=== Begin Enclosure ===

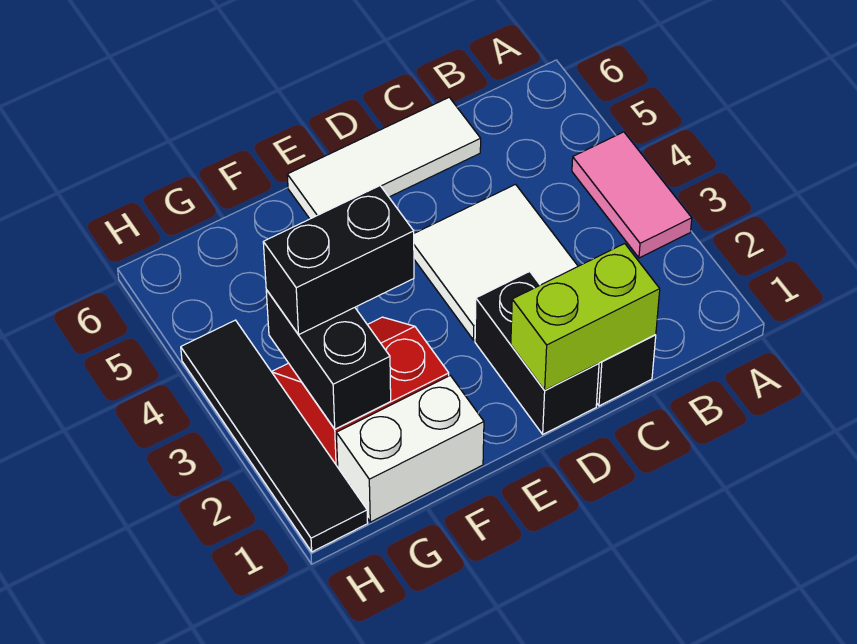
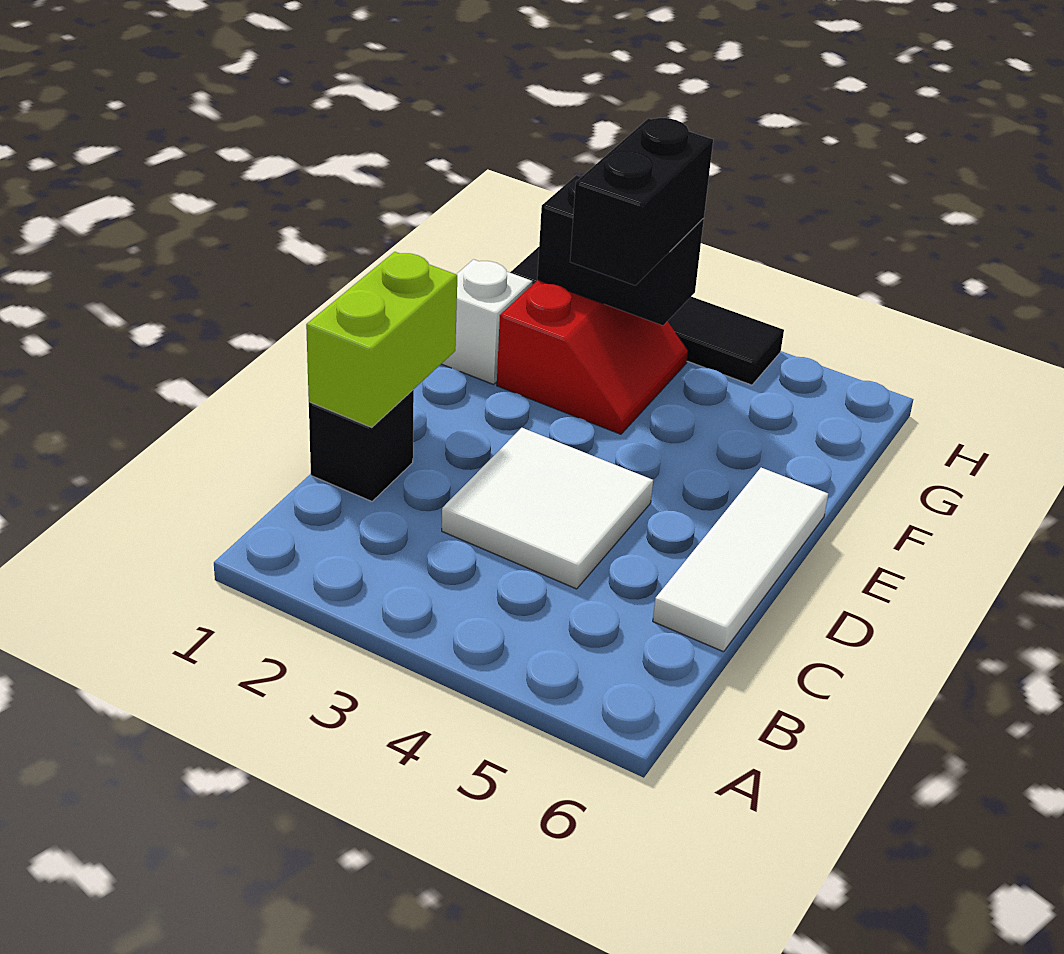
pink 1x2 tile [572,132,692,258] -> none
black 1x2 brick [475,272,599,434] -> none
white 1x2 brick [336,375,484,522] -> white 1x1 brick [442,259,532,384]

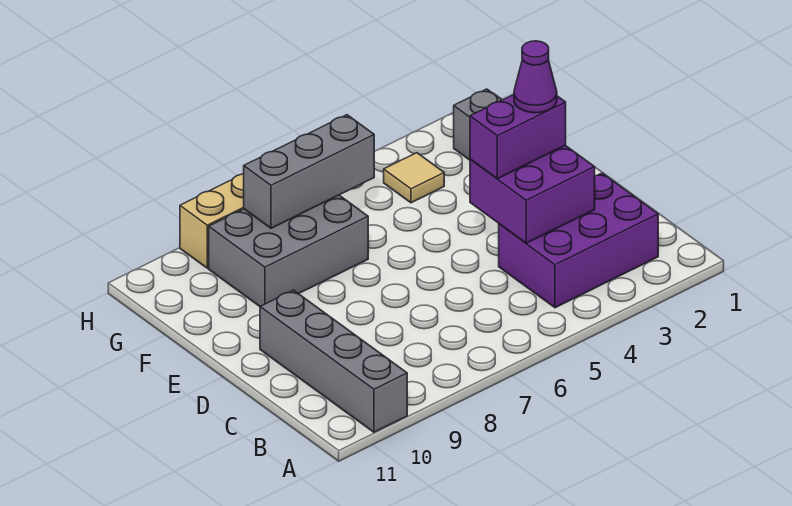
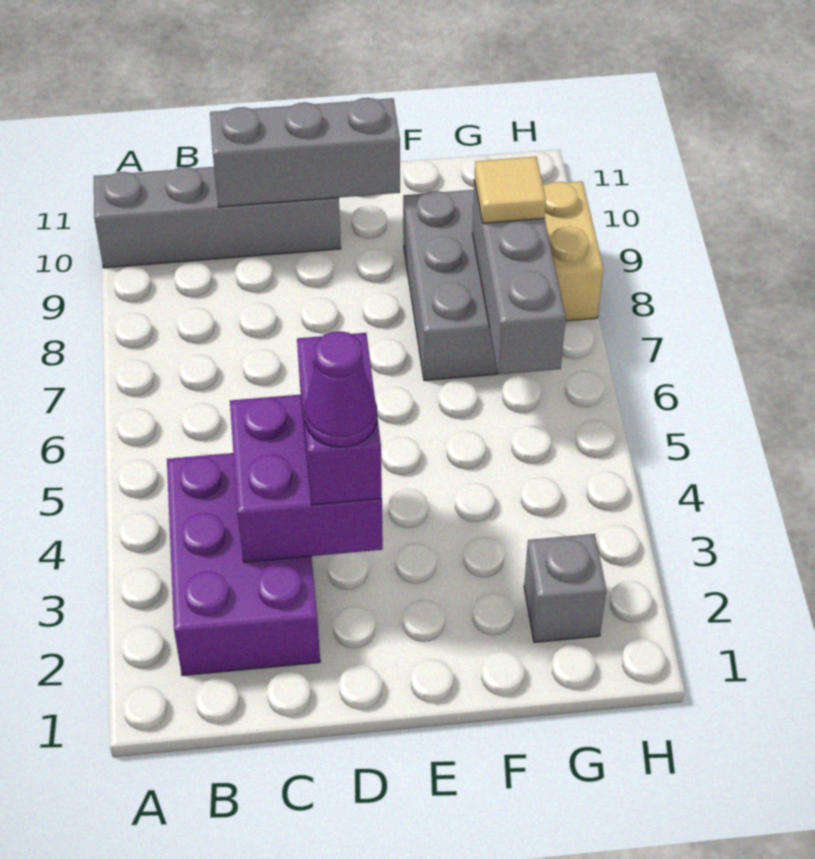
none -> grey 1x3 brick [210,98,400,207]
tan 1x1 tile [384,153,444,203] -> tan 1x1 tile moved to [474,157,546,223]

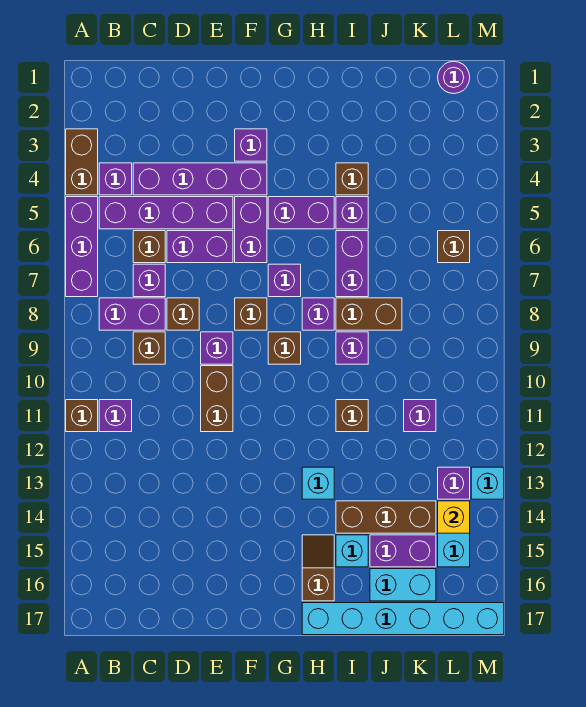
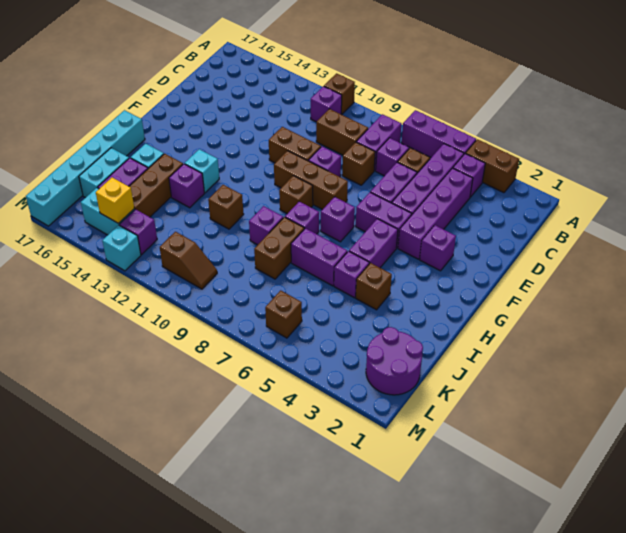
brown 1x1 brick [133,332,165,364] -> brown 1x2 brick [316,109,368,155]
brown 1x1 brick [235,298,267,330] -> brown 1x3 brick [274,151,348,210]
brown 1x2 slope [302,535,334,601] -> brown 1x2 slope moved to [160,232,217,289]
purple 1x1 brick [404,400,436,432] -> purple 1x1 brick moved to [169,164,204,208]
purple 1x1 round brick [438,61,470,94] -> purple 2x2 round brick [366,327,423,395]

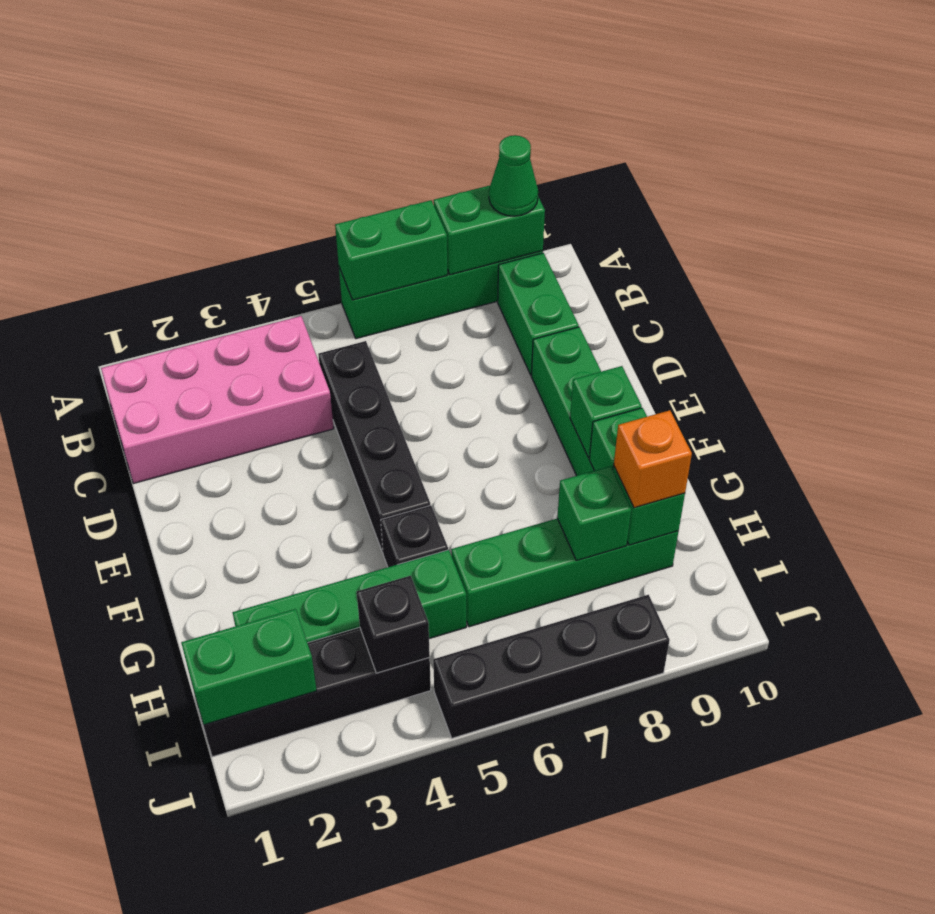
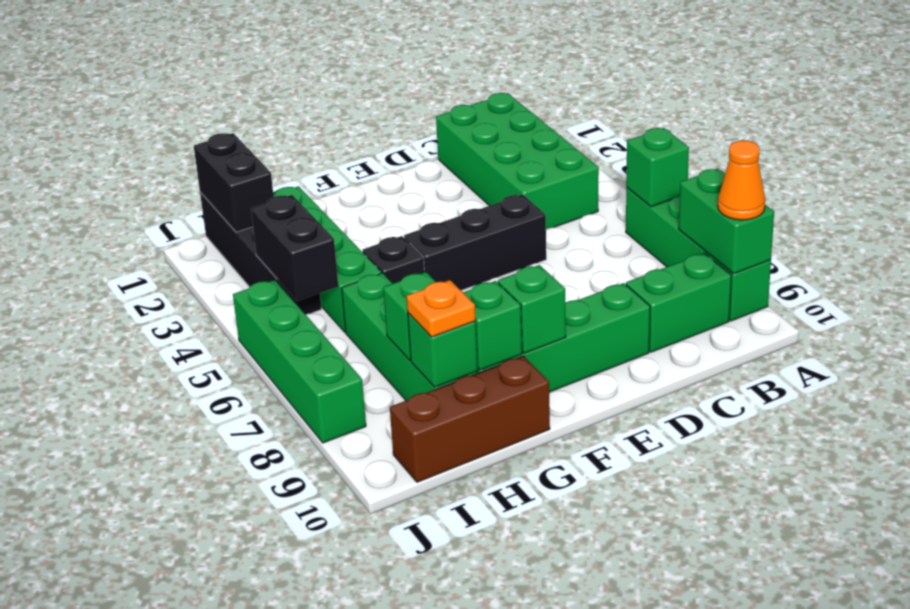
green 1x2 brick [335,200,448,300] -> green 1x1 brick [626,128,689,207]
green 1x1 cone [489,135,538,216] -> orange 1x1 cone [718,140,765,220]
pink 2x4 brick [101,316,334,483] -> green 2x4 brick [436,93,599,229]
black 1x4 brick [318,341,430,552] -> black 1x3 brick [404,194,546,290]
none -> brown 1x3 brick [390,356,550,482]
orange 1x1 brick [614,410,692,508] -> orange 1x1 plate [407,280,476,337]
green 1x2 brick [181,609,317,725] -> black 1x2 brick [194,133,274,232]
black 1x1 brick [357,576,430,673] -> black 1x2 brick [251,195,338,301]
black 1x4 brick [433,595,670,738] -> green 1x4 brick [233,280,366,443]

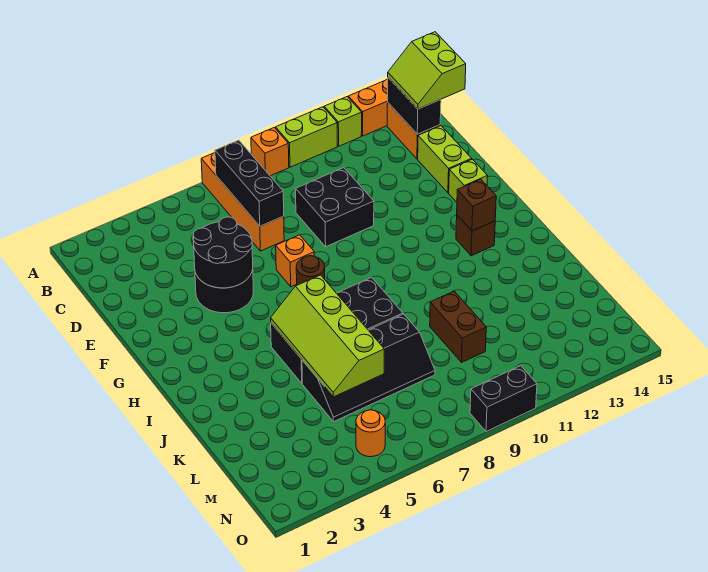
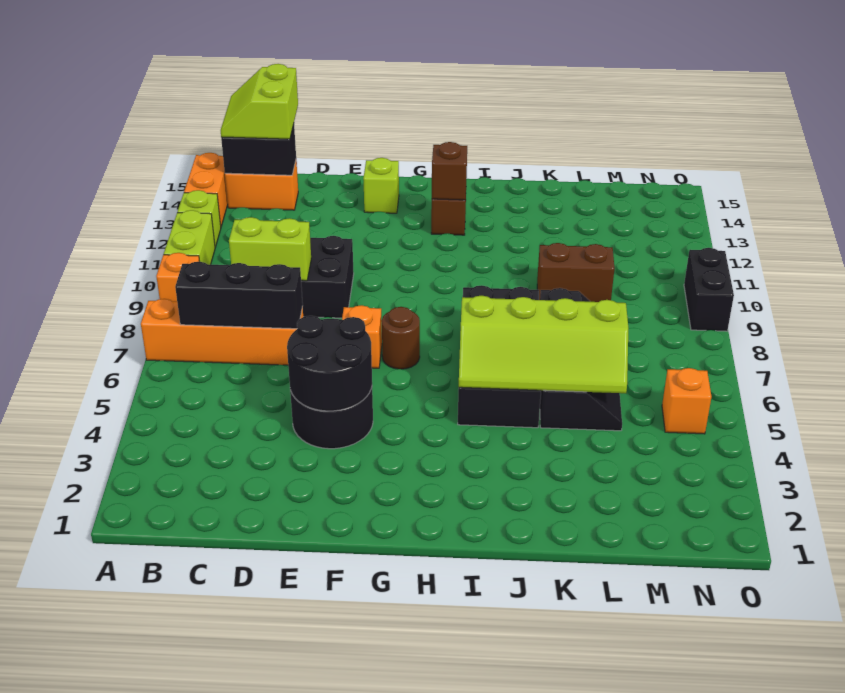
lime 2x2 slope [388,32,466,109] -> lime 2x2 slope turned to [221,64,298,139]
lime 1x2 brick [418,126,472,193] -> lime 1x2 brick moved to [229,217,311,281]
orange 1x1 round brick [356,410,385,457] -> orange 1x1 brick [662,368,711,434]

=== End Enclosure ===

Write the data above out exactly. Leave out any pictures.

ANSWER TO THIS TASK:
pink 1x2 tile [572,132,692,258] -> none
black 1x2 brick [475,272,599,434] -> none
white 1x2 brick [336,375,484,522] -> white 1x1 brick [442,259,532,384]

none -> grey 1x3 brick [210,98,400,207]
tan 1x1 tile [384,153,444,203] -> tan 1x1 tile moved to [474,157,546,223]

brown 1x1 brick [133,332,165,364] -> brown 1x2 brick [316,109,368,155]
brown 1x1 brick [235,298,267,330] -> brown 1x3 brick [274,151,348,210]
brown 1x2 slope [302,535,334,601] -> brown 1x2 slope moved to [160,232,217,289]
purple 1x1 brick [404,400,436,432] -> purple 1x1 brick moved to [169,164,204,208]
purple 1x1 round brick [438,61,470,94] -> purple 2x2 round brick [366,327,423,395]

green 1x2 brick [335,200,448,300] -> green 1x1 brick [626,128,689,207]
green 1x1 cone [489,135,538,216] -> orange 1x1 cone [718,140,765,220]
pink 2x4 brick [101,316,334,483] -> green 2x4 brick [436,93,599,229]
black 1x4 brick [318,341,430,552] -> black 1x3 brick [404,194,546,290]
none -> brown 1x3 brick [390,356,550,482]
orange 1x1 brick [614,410,692,508] -> orange 1x1 plate [407,280,476,337]
green 1x2 brick [181,609,317,725] -> black 1x2 brick [194,133,274,232]
black 1x1 brick [357,576,430,673] -> black 1x2 brick [251,195,338,301]
black 1x4 brick [433,595,670,738] -> green 1x4 brick [233,280,366,443]

lime 2x2 slope [388,32,466,109] -> lime 2x2 slope turned to [221,64,298,139]
lime 1x2 brick [418,126,472,193] -> lime 1x2 brick moved to [229,217,311,281]
orange 1x1 round brick [356,410,385,457] -> orange 1x1 brick [662,368,711,434]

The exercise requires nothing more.